**EXERCISE DETAILS:** Set down, character for character, everything in the records below from the line holding "C6: 1000uF (plus" down to the line holding "Q1: NMOS (G", and no other line.

**SUPPLIED MATERIAL:**
= = = =
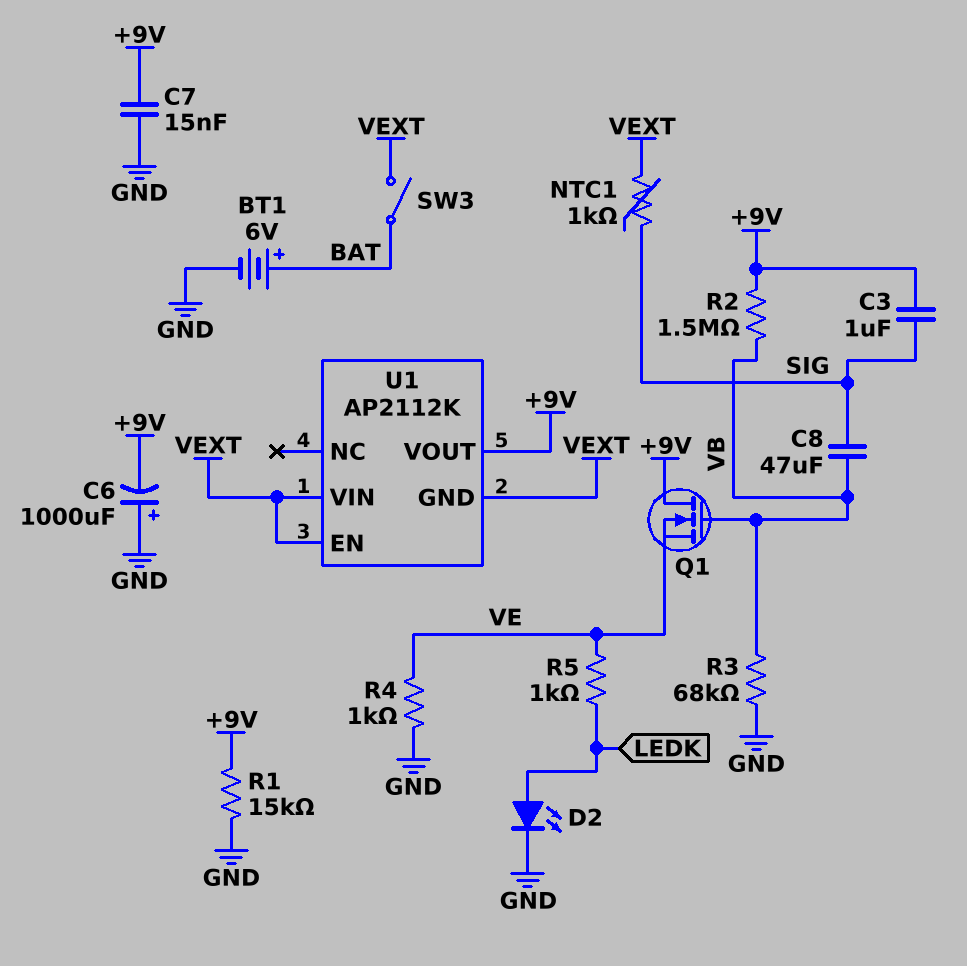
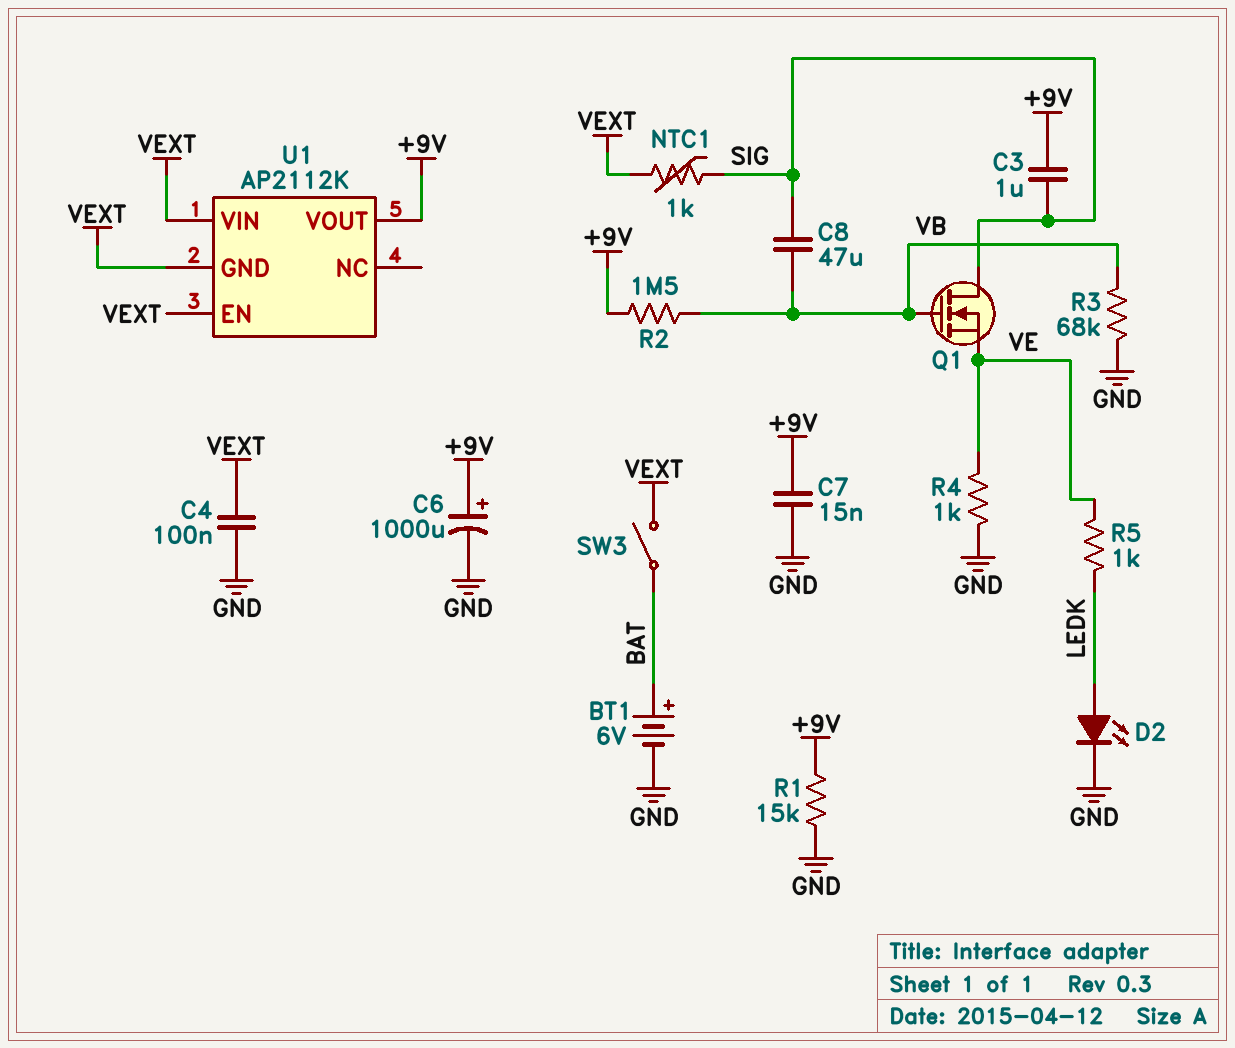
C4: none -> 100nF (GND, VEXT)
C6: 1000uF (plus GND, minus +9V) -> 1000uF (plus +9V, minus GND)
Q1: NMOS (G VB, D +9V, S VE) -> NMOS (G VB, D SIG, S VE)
= = = =
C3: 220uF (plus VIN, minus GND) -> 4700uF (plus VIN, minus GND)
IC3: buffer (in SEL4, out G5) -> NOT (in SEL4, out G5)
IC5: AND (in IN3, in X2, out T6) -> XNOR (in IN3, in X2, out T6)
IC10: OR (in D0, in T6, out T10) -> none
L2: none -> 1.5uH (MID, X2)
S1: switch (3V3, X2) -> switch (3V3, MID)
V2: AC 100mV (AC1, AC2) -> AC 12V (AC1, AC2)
= = = =
**ANSWER FOR THIS EXERCISE:**
C6: 1000uF (plus GND, minus +9V) -> 1000uF (plus +9V, minus GND)
Q1: NMOS (G VB, D +9V, S VE) -> NMOS (G VB, D SIG, S VE)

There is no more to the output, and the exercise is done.